** Opening PROVIDED RECORDS block **
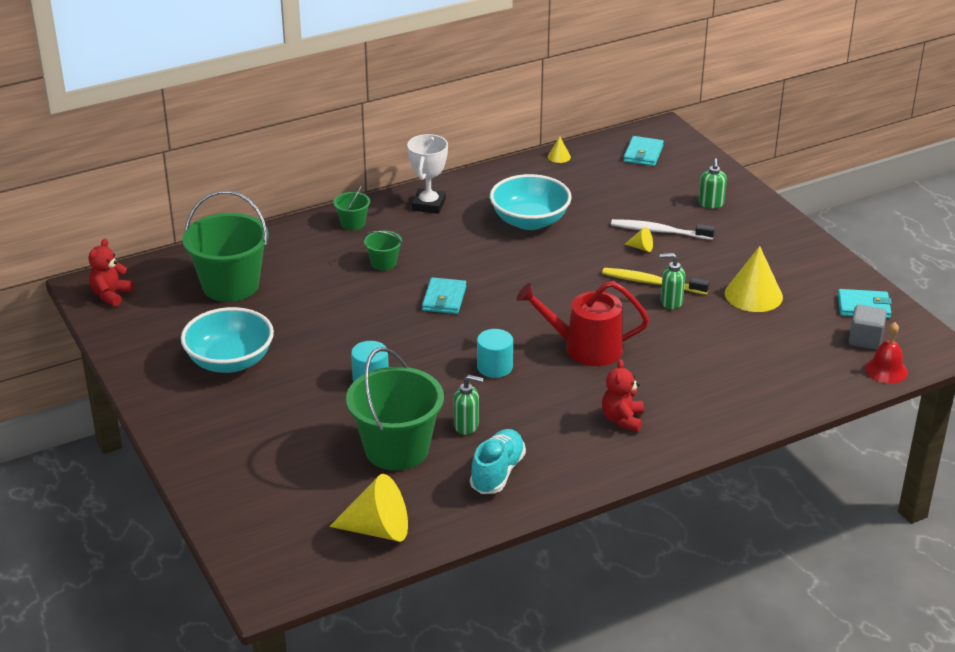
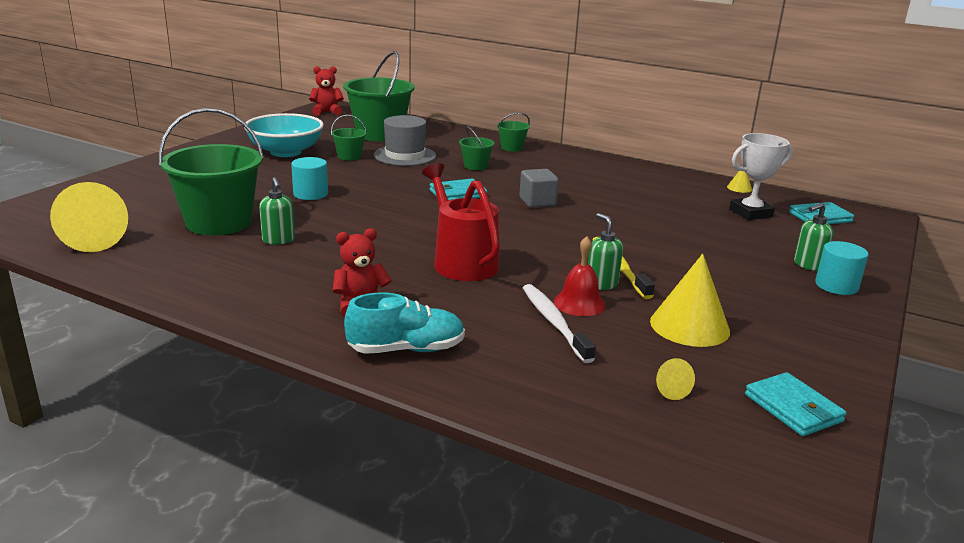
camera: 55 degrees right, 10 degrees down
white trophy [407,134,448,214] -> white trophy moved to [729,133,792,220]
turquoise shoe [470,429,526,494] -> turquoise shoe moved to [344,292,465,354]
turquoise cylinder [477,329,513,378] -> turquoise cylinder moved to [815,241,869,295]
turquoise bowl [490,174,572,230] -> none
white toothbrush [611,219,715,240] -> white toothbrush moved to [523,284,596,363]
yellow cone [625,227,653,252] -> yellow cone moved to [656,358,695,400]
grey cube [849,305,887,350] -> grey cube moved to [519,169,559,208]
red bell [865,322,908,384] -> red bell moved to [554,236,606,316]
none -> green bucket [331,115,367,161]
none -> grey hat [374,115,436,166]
** Closing PROVIDED RECORDS block **
[REQUIRED WORK]: Please repeat each line above exactly as it appears, but omit the pictures.

[WRITTEN SOLUTION]:
camera: 55 degrees right, 10 degrees down
white trophy [407,134,448,214] -> white trophy moved to [729,133,792,220]
turquoise shoe [470,429,526,494] -> turquoise shoe moved to [344,292,465,354]
turquoise cylinder [477,329,513,378] -> turquoise cylinder moved to [815,241,869,295]
turquoise bowl [490,174,572,230] -> none
white toothbrush [611,219,715,240] -> white toothbrush moved to [523,284,596,363]
yellow cone [625,227,653,252] -> yellow cone moved to [656,358,695,400]
grey cube [849,305,887,350] -> grey cube moved to [519,169,559,208]
red bell [865,322,908,384] -> red bell moved to [554,236,606,316]
none -> green bucket [331,115,367,161]
none -> grey hat [374,115,436,166]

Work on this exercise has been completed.